(Try it) Each line of the data below containing "coordinates" needs to be listed.

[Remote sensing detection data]
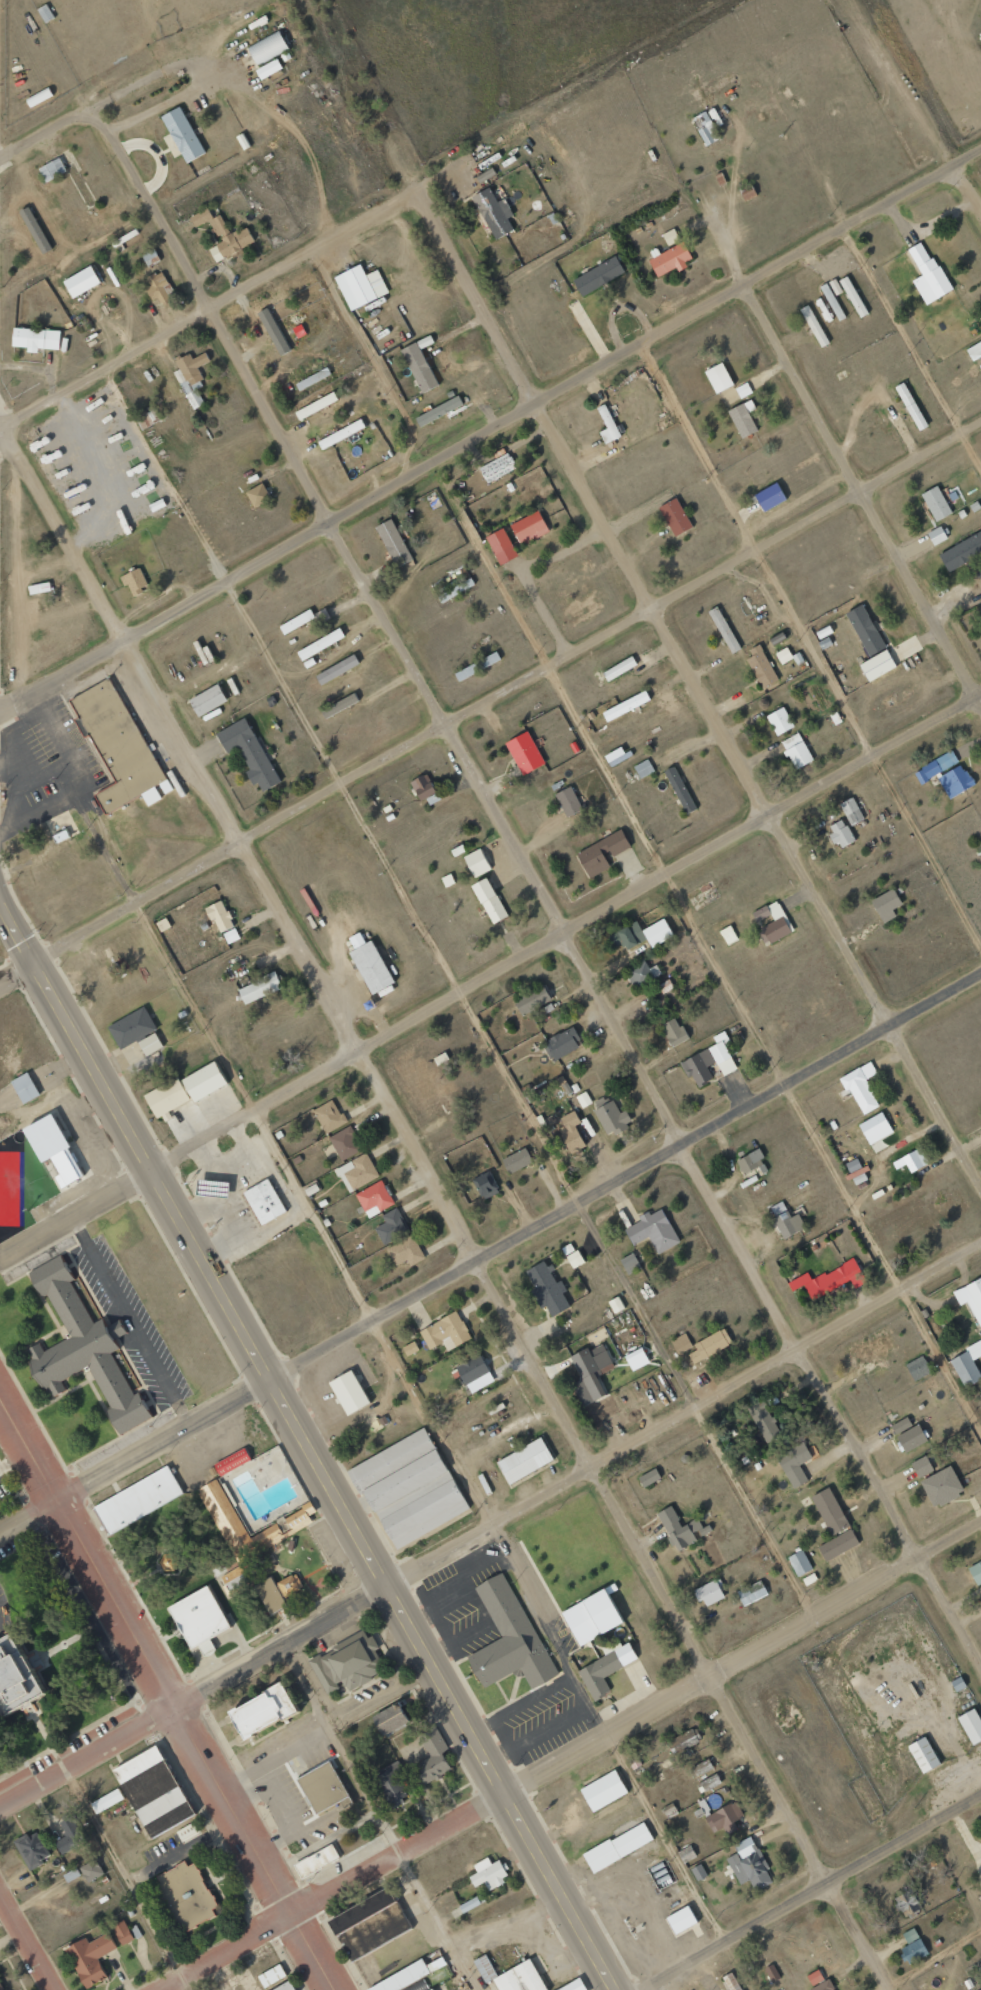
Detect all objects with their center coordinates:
building: (267, 48)
building: (268, 69)
building: (705, 128)
road: (46, 131)
building: (182, 134)
building: (52, 169)
road: (967, 189)
building: (494, 212)
building: (201, 217)
building: (670, 236)
building: (228, 241)
building: (150, 257)
building: (670, 260)
building: (927, 274)
building: (598, 276)
building: (81, 281)
building: (360, 286)
building: (835, 286)
building: (157, 287)
building: (853, 296)
road: (212, 308)
building: (814, 326)
building: (298, 331)
building: (35, 339)
building: (424, 342)
road: (913, 345)
building: (974, 351)
building: (419, 367)
building: (307, 370)
building: (191, 376)
building: (718, 378)
building: (313, 379)
building: (316, 405)
building: (910, 406)
building: (438, 411)
building: (743, 418)
building: (147, 419)
building: (607, 425)
road: (489, 429)
building: (341, 434)
building: (497, 468)
road: (860, 494)
building: (257, 495)
building: (769, 496)
building: (936, 502)
building: (675, 516)
building: (529, 527)
building: (936, 535)
building: (393, 542)
building: (501, 545)
building: (961, 551)
building: (980, 574)
building: (133, 580)
building: (39, 587)
building: (457, 587)
building: (296, 621)
building: (724, 629)
building: (865, 629)
road: (811, 642)
building: (320, 643)
building: (783, 655)
building: (486, 661)
building: (877, 665)
building: (761, 666)
building: (619, 668)
building: (337, 669)
building: (465, 672)
road: (697, 692)
building: (207, 700)
road: (489, 701)
building: (339, 704)
building: (625, 705)
building: (780, 720)
building: (118, 735)
building: (796, 750)
building: (248, 752)
building: (525, 752)
building: (935, 766)
building: (643, 768)
building: (955, 780)
building: (422, 787)
building: (679, 789)
building: (568, 802)
building: (851, 810)
building: (62, 825)
building: (840, 832)
road: (646, 839)
building: (601, 853)
building: (476, 862)
building: (447, 880)
road: (538, 886)
building: (489, 900)
building: (886, 905)
building: (220, 916)
building: (771, 922)
building: (163, 924)
building: (641, 934)
building: (728, 934)
building: (231, 935)
building: (356, 939)
building: (371, 967)
building: (642, 973)
road: (490, 974)
building: (664, 986)
building: (259, 988)
building: (531, 999)
building: (133, 1016)
building: (673, 1032)
building: (561, 1043)
building: (149, 1044)
building: (710, 1061)
building: (27, 1075)
building: (185, 1079)
building: (860, 1087)
building: (24, 1088)
road: (522, 1097)
building: (583, 1099)
building: (329, 1116)
building: (610, 1117)
building: (875, 1128)
building: (571, 1132)
building: (55, 1133)
building: (344, 1143)
building: (516, 1160)
building: (912, 1160)
building: (750, 1161)
building: (357, 1171)
building: (214, 1174)
gas station: (214, 1174)
building: (485, 1185)
building: (212, 1188)
building: (265, 1190)
building: (374, 1199)
road: (444, 1202)
road: (316, 1213)
building: (786, 1221)
building: (391, 1226)
building: (653, 1231)
road: (520, 1234)
building: (405, 1251)
building: (574, 1259)
building: (629, 1263)
building: (829, 1280)
building: (547, 1288)
building: (971, 1298)
building: (616, 1304)
building: (445, 1331)
building: (83, 1336)
building: (681, 1343)
building: (709, 1345)
building: (410, 1349)
building: (974, 1349)
building: (636, 1359)
building: (592, 1368)
building: (918, 1368)
building: (965, 1369)
building: (474, 1373)
building: (351, 1381)
building: (764, 1422)
building: (901, 1425)
building: (911, 1438)
road: (306, 1441)
building: (390, 1459)
building: (524, 1461)
building: (231, 1462)
building: (794, 1463)
building: (922, 1466)
road: (579, 1473)
building: (649, 1477)
building: (941, 1486)
building: (138, 1487)
building: (415, 1499)
building: (221, 1512)
building: (829, 1512)
building: (299, 1514)
road: (29, 1515)
building: (681, 1528)
building: (266, 1538)
building: (837, 1545)
building: (799, 1563)
building: (976, 1572)
building: (234, 1580)
building: (278, 1582)
building: (710, 1592)
building: (752, 1592)
building: (199, 1602)
building: (592, 1615)
building: (508, 1626)
building: (347, 1653)
building: (19, 1655)
building: (606, 1667)
road: (166, 1686)
building: (261, 1710)
building: (390, 1720)
road: (636, 1721)
building: (971, 1725)
building: (683, 1740)
building: (923, 1754)
road: (88, 1756)
building: (432, 1756)
building: (633, 1760)
building: (700, 1768)
building: (323, 1774)
building: (708, 1783)
building: (391, 1784)
building: (603, 1790)
building: (153, 1791)
building: (106, 1800)
road: (389, 1814)
building: (724, 1817)
building: (187, 1831)
building: (69, 1834)
road: (668, 1838)
building: (617, 1846)
building: (31, 1850)
building: (316, 1860)
building: (749, 1864)
building: (91, 1870)
building: (698, 1872)
building: (489, 1873)
road: (129, 1879)
building: (980, 1891)
road: (810, 1892)
building: (185, 1895)
building: (907, 1901)
building: (472, 1903)
building: (958, 1914)
building: (681, 1919)
building: (369, 1924)
building: (123, 1932)
road: (27, 1942)
building: (912, 1946)
road: (222, 1951)
road: (923, 1957)
building: (90, 1958)
building: (485, 1967)
building: (771, 1972)
building: (402, 1977)
building: (814, 1977)
building: (520, 1978)
building: (285, 1986)
building: (574, 1986)
building: (822, 1986)
building: (0, 1988)
building: (432, 1989)

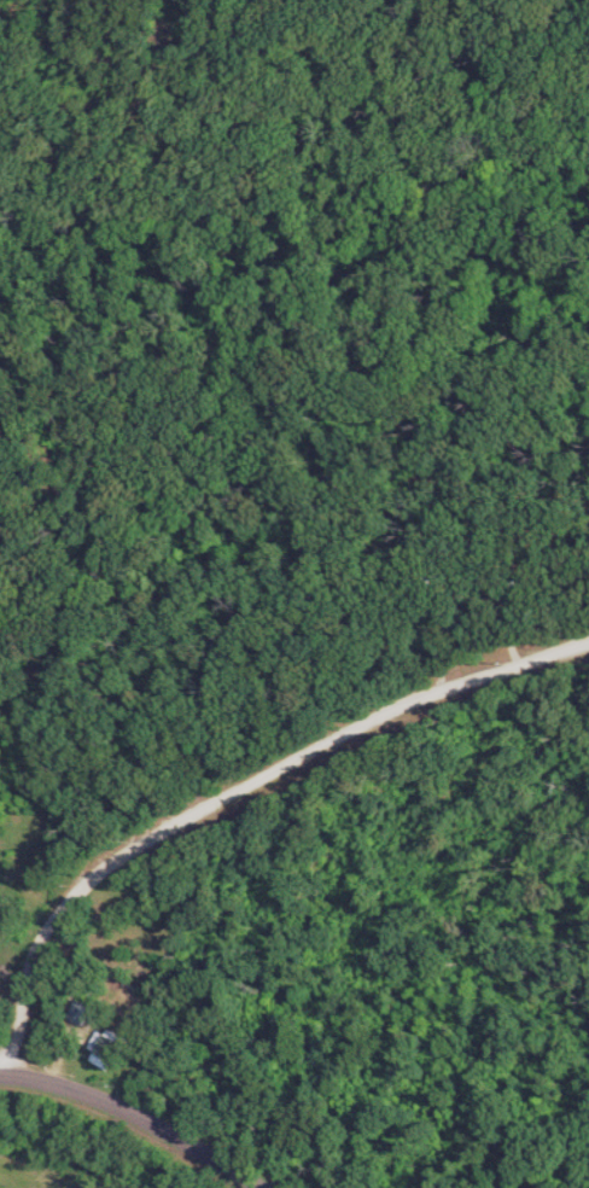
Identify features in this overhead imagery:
road: (231, 797)
building: (84, 1012)
building: (116, 1048)
road: (141, 1129)

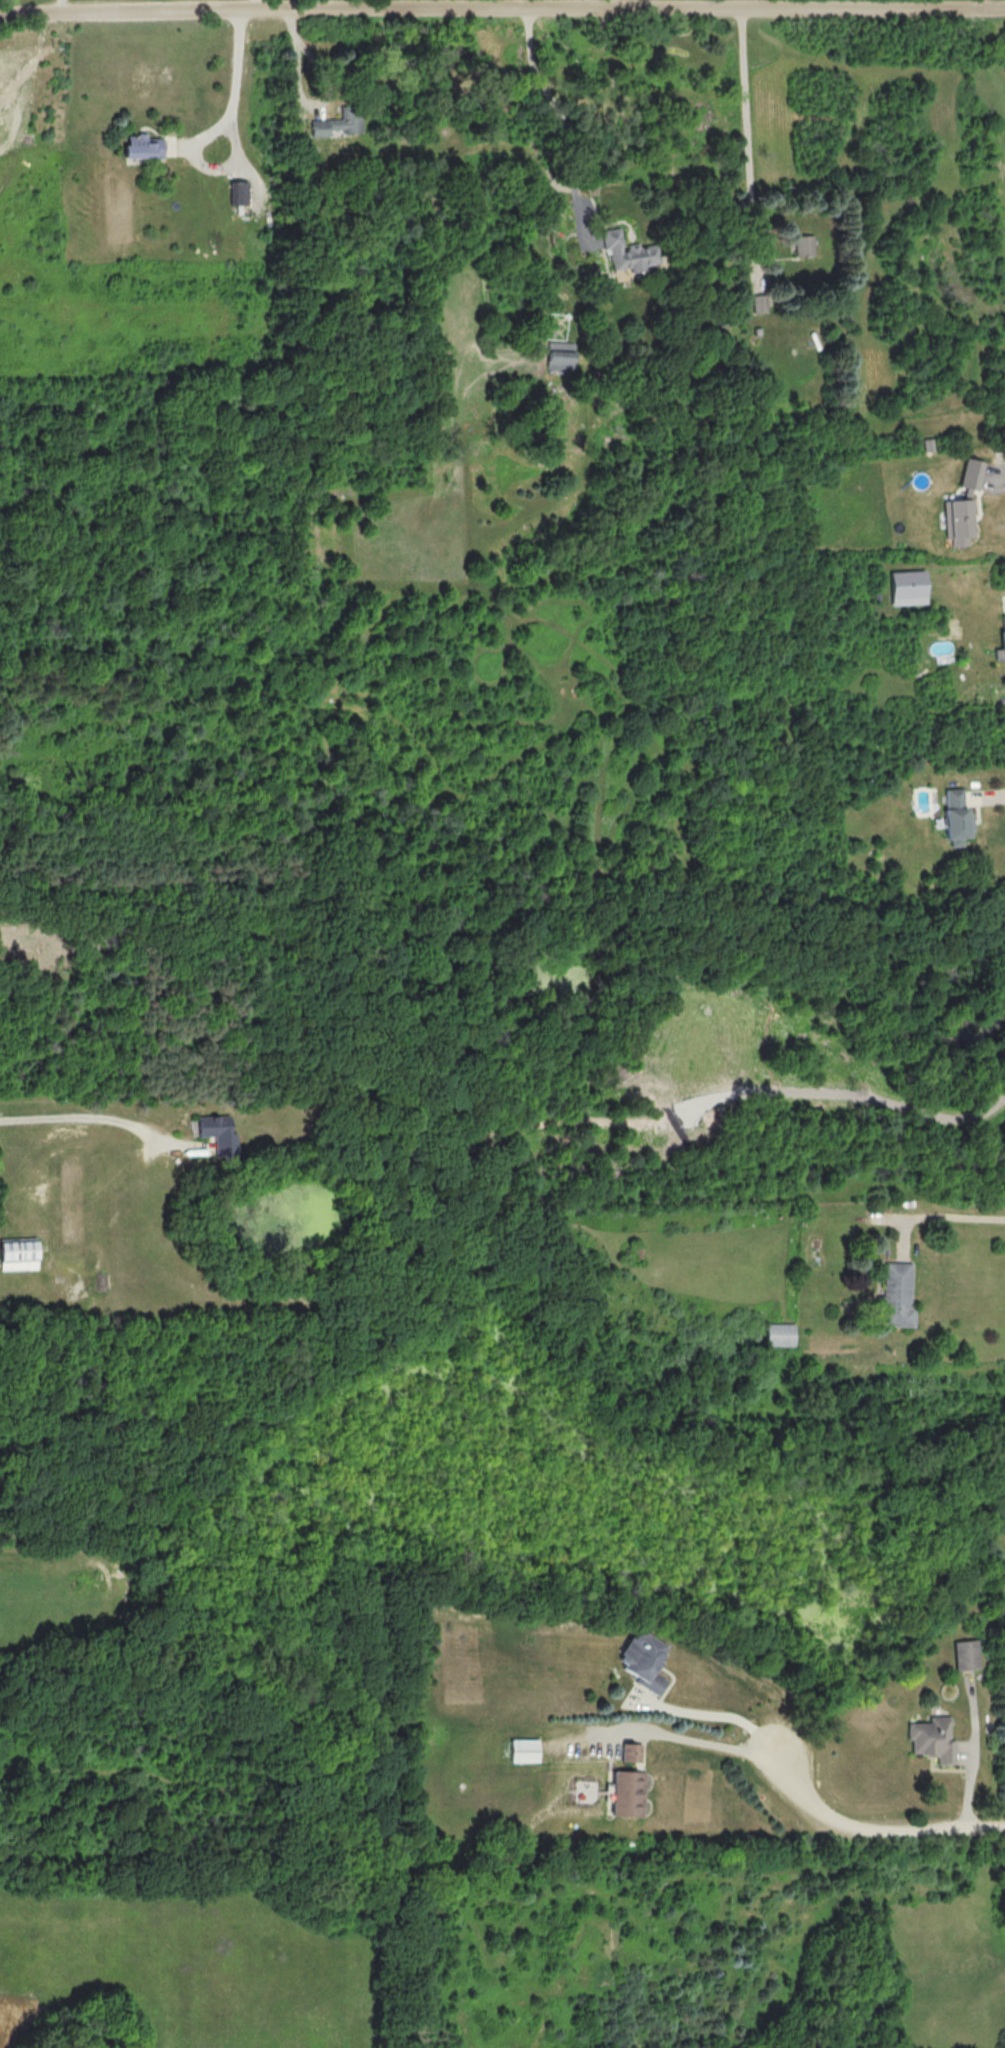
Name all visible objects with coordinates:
road: (257, 5)
road: (62, 7)
road: (502, 8)
road: (300, 97)
road: (563, 113)
building: (337, 123)
road: (231, 129)
road: (749, 141)
building: (143, 147)
building: (240, 192)
building: (804, 245)
building: (627, 252)
building: (762, 303)
building: (560, 356)
building: (971, 474)
road: (997, 477)
building: (959, 519)
building: (908, 587)
building: (1001, 647)
road: (994, 799)
building: (956, 817)
road: (93, 1117)
building: (218, 1133)
road: (949, 1219)
building: (18, 1253)
building: (896, 1296)
building: (779, 1334)
building: (966, 1654)
building: (643, 1661)
building: (933, 1738)
road: (714, 1745)
building: (524, 1750)
building: (631, 1752)
road: (974, 1758)
building: (628, 1793)
road: (867, 1833)

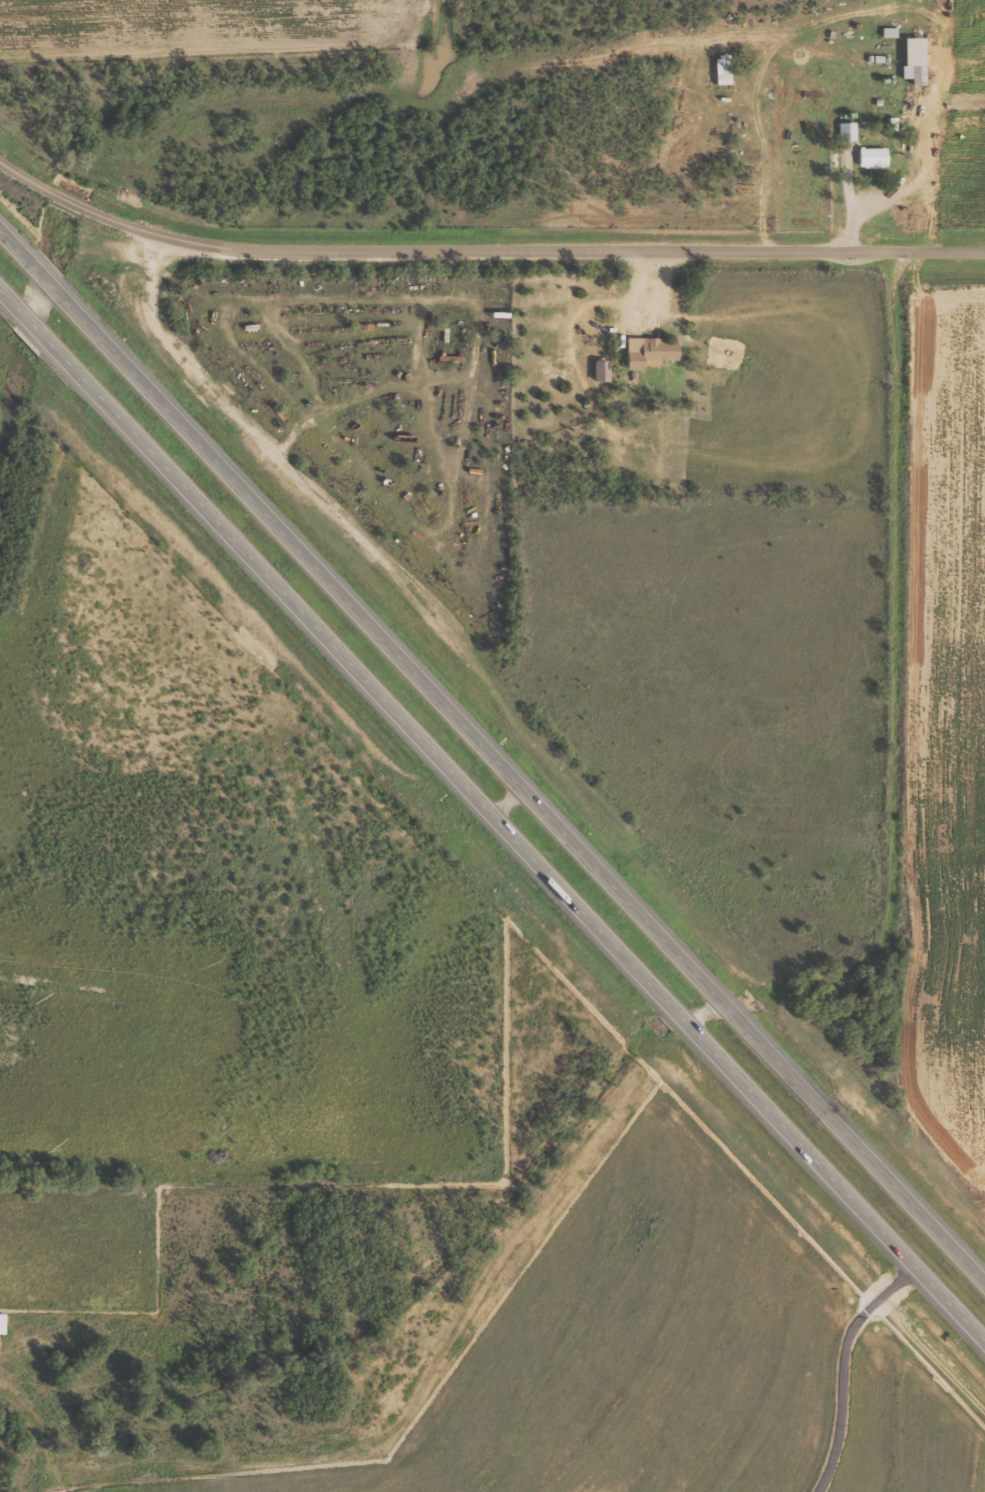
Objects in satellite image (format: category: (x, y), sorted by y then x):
building: (893, 32)
building: (920, 61)
building: (728, 71)
building: (897, 124)
building: (852, 132)
building: (878, 158)
road: (483, 251)
building: (652, 350)
building: (606, 369)
road: (487, 754)
road: (495, 809)
road: (905, 1281)
building: (4, 1323)
road: (938, 1343)
road: (846, 1386)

(Result of the exercise)
Detect all objects with their center coordinates:
Name all visible objects with coordinates:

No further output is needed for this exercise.